Work instructions: Given the records below, would you repeat exactly the lines that begin at the one containing "(494, 171) = (121, 403): red" and end at the one containing "(556, 300) = (84, 244): yellow", inclusive?
□ □ □ □ □
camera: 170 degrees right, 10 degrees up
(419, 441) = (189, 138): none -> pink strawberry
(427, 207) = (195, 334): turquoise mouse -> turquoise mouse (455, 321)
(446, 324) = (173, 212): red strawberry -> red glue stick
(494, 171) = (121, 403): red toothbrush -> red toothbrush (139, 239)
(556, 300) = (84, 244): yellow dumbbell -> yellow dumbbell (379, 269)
□ □ □ □ □
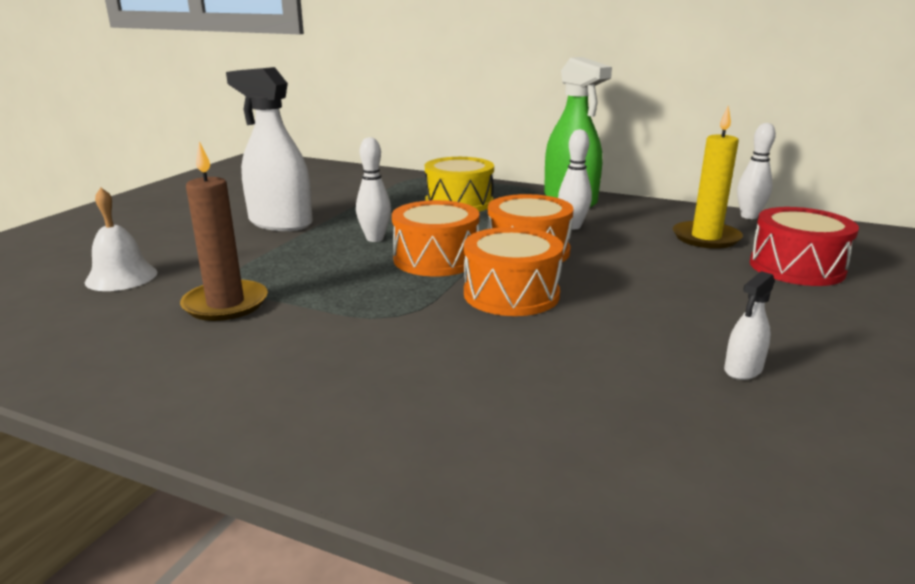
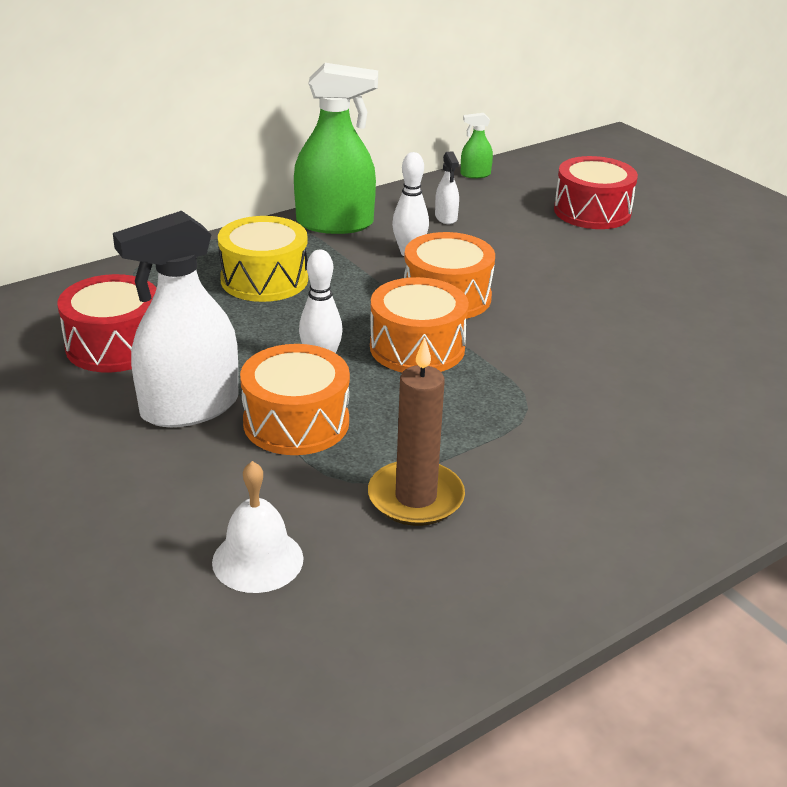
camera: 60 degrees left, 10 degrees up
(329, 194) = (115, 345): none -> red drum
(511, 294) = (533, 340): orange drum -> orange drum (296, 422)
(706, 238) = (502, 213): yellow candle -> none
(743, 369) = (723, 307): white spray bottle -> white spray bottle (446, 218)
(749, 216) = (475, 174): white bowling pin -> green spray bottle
□ □ □ □ □
Answer box:
(494, 171) = (121, 403): red toothbrush -> red toothbrush (139, 239)
(556, 300) = (84, 244): yellow dumbbell -> yellow dumbbell (379, 269)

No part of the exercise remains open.